Content starts

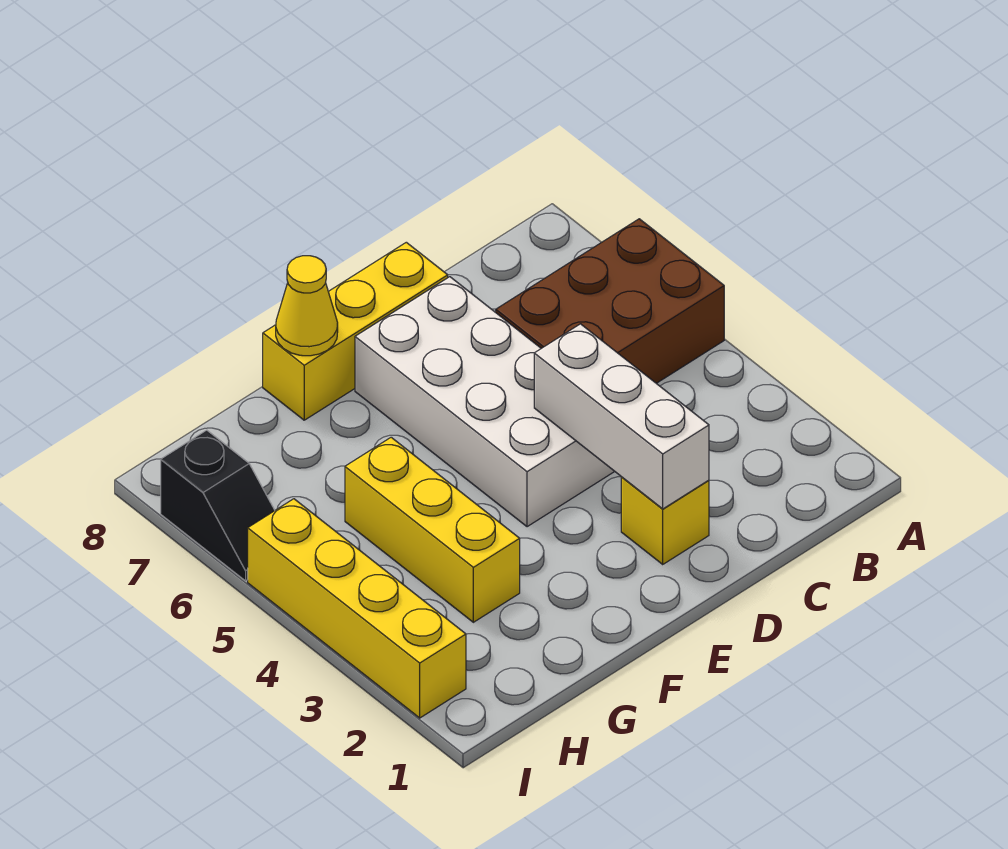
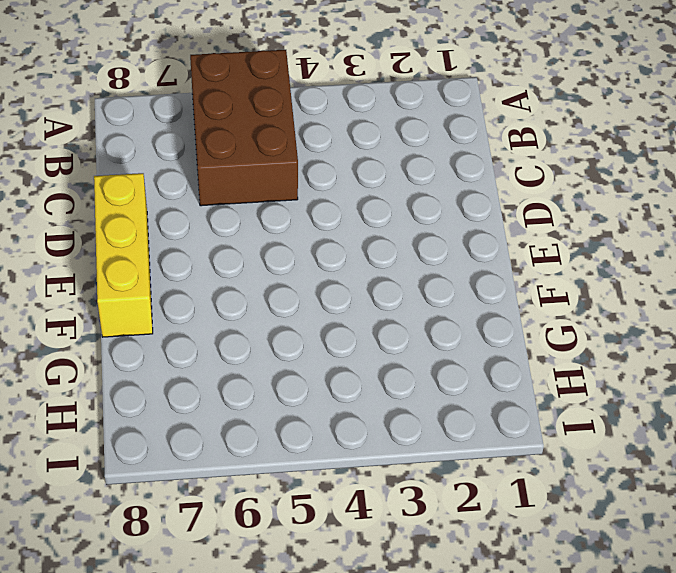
none -> yellow brick D2 level 1
none -> white brick D4:E7 level 1

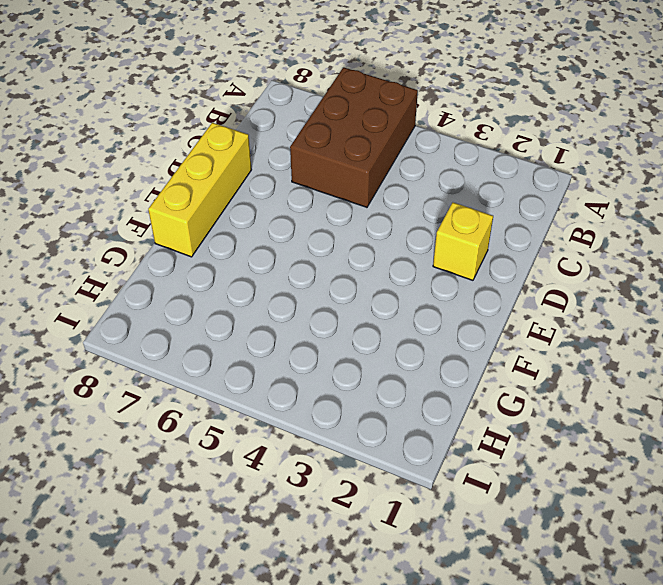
none -> white brick D4:E7 level 1
none -> yellow brick G3:G5 level 1

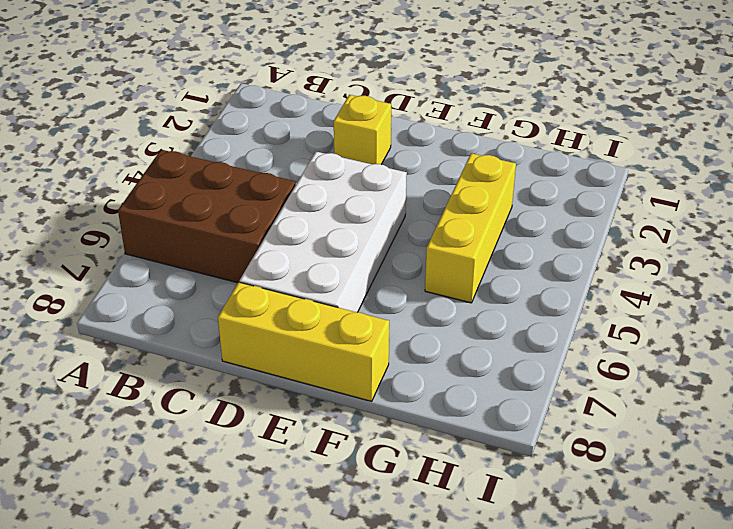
none -> yellow brick I2:I5 level 1
none -> black slope I6:I7 level 1 top 7

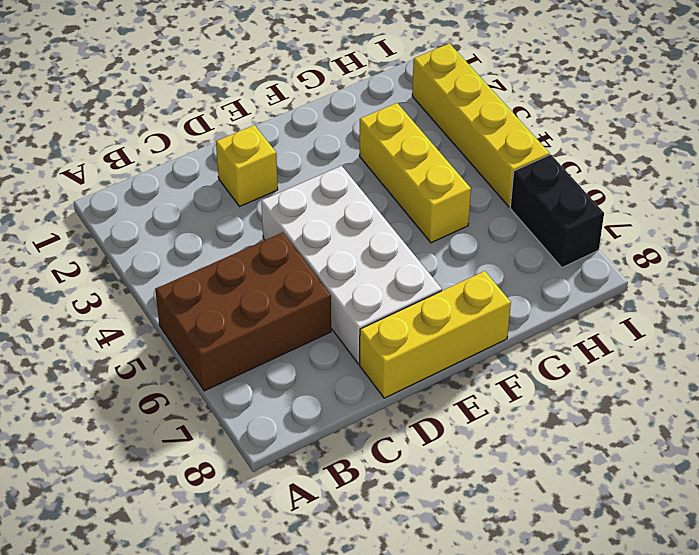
black brick I6:I7 level 1 -> black slope I6:I7 level 1 top 7
none -> white brick D2:D4 level 2
none -> yellow cone F8 level 2

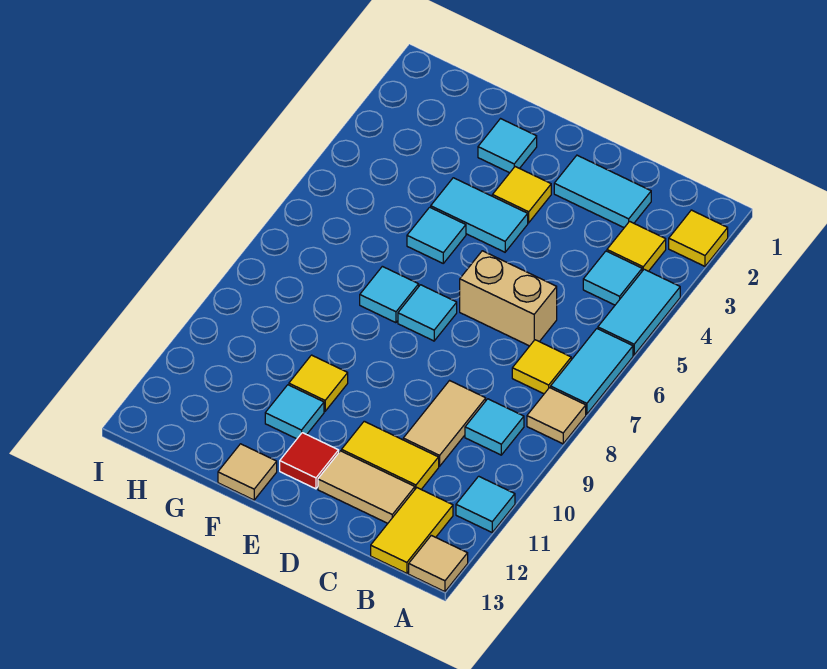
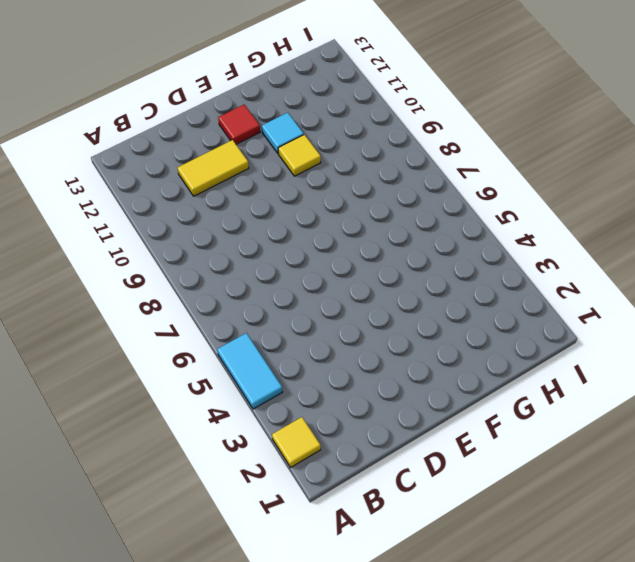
none -> cyan tile A6:A7 level 1
none -> tan tile A8 level 1
none -> cyan tile A11 level 1

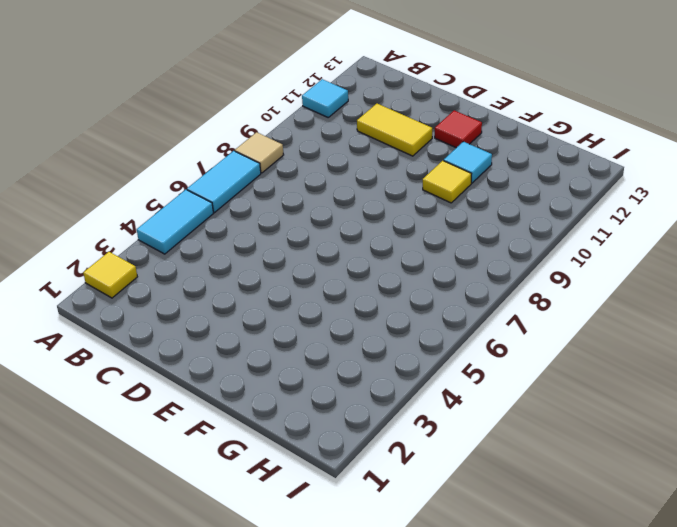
none -> tan tile A13 level 1
none -> yellow tile B3 level 1
none -> cyan tile B4 level 1

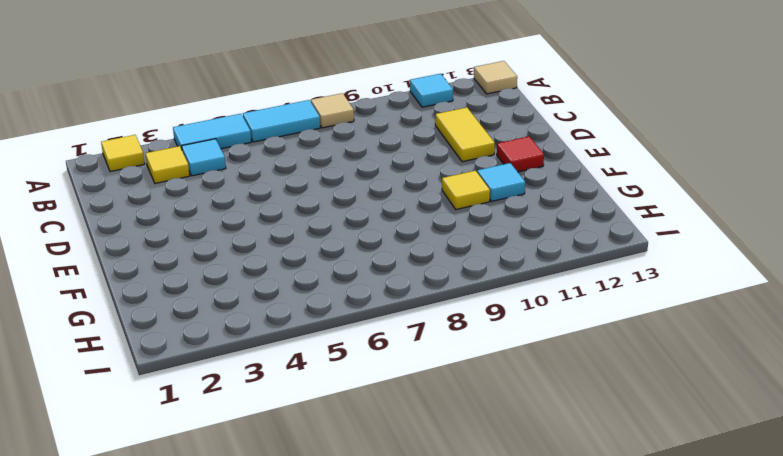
none -> yellow tile B7 level 1
none -> cyan tile B9 level 1
none -> yellow tile B12:B13 level 1

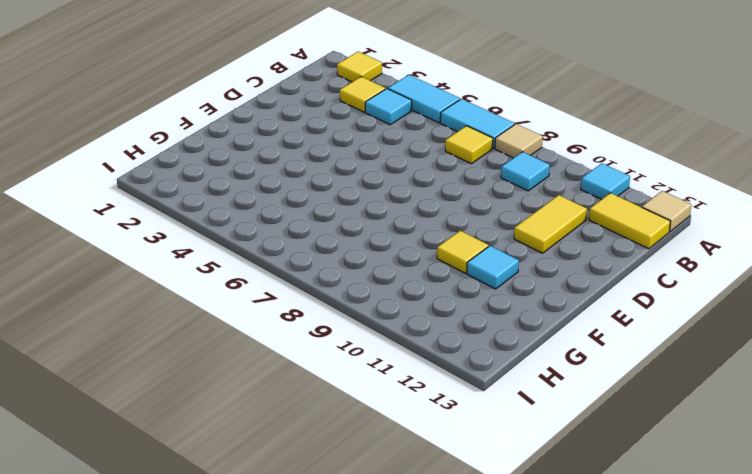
none -> cyan tile C2:D2 level 1
none -> tan brick C6:D6 level 1
none -> tan tile C9:C10 level 1

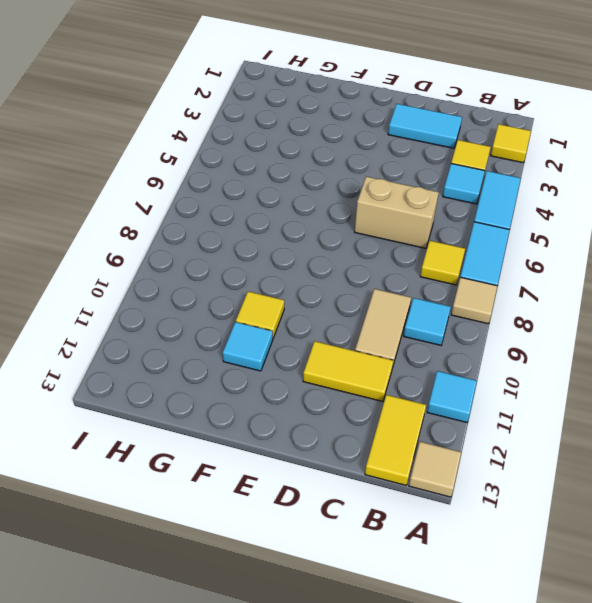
none -> tan tile C12:D12 level 1
none -> yellow tile E3 level 1
none -> cyan tile E4:F4 level 1

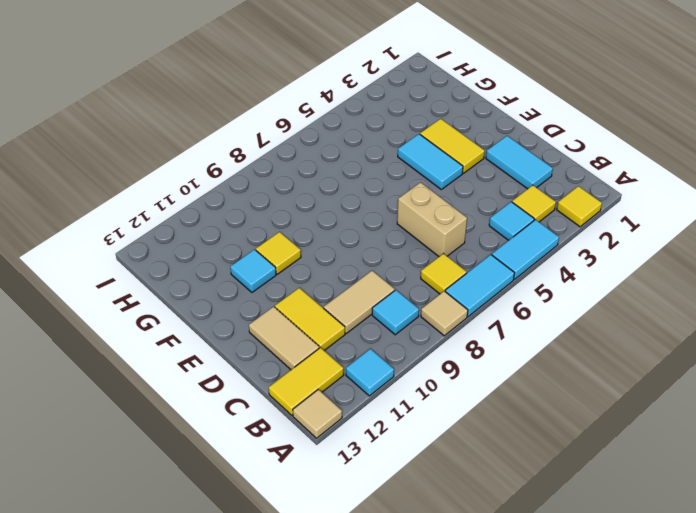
yellow tile E3:F3 level 1 -> yellow tile E3 level 1
none -> cyan tile E7 level 1
none -> red tile E12 level 1
none -> cyan tile F2 level 1

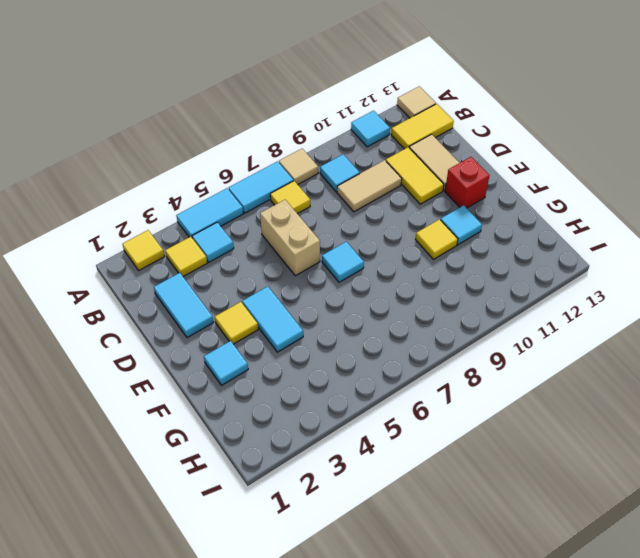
red brick E12 level 1 -> red tile E12 level 1
none -> cyan tile F5 level 1
none -> cyan tile F7 level 1
none -> tan tile F13 level 1

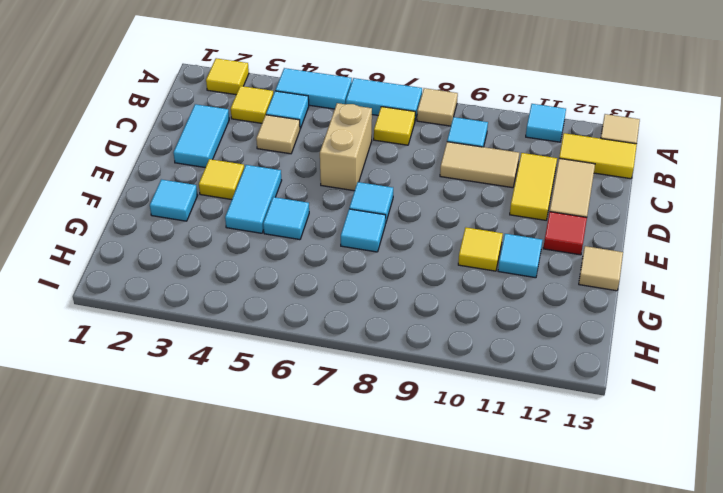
tan tile C4 level 1 -> none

Content ends

**TASK DIRECTIONS**: The copy should hold exactly the lines above from the one with "none -> black slope I6:I7 level 1 top 7" through the one with "none -> cyan tile B4 level 1", both ends counted, and no pictures at all.

**WRITTEN ANSWER**:
none -> black slope I6:I7 level 1 top 7

black brick I6:I7 level 1 -> black slope I6:I7 level 1 top 7
none -> white brick D2:D4 level 2
none -> yellow cone F8 level 2

none -> cyan tile A6:A7 level 1
none -> tan tile A8 level 1
none -> cyan tile A11 level 1

none -> tan tile A13 level 1
none -> yellow tile B3 level 1
none -> cyan tile B4 level 1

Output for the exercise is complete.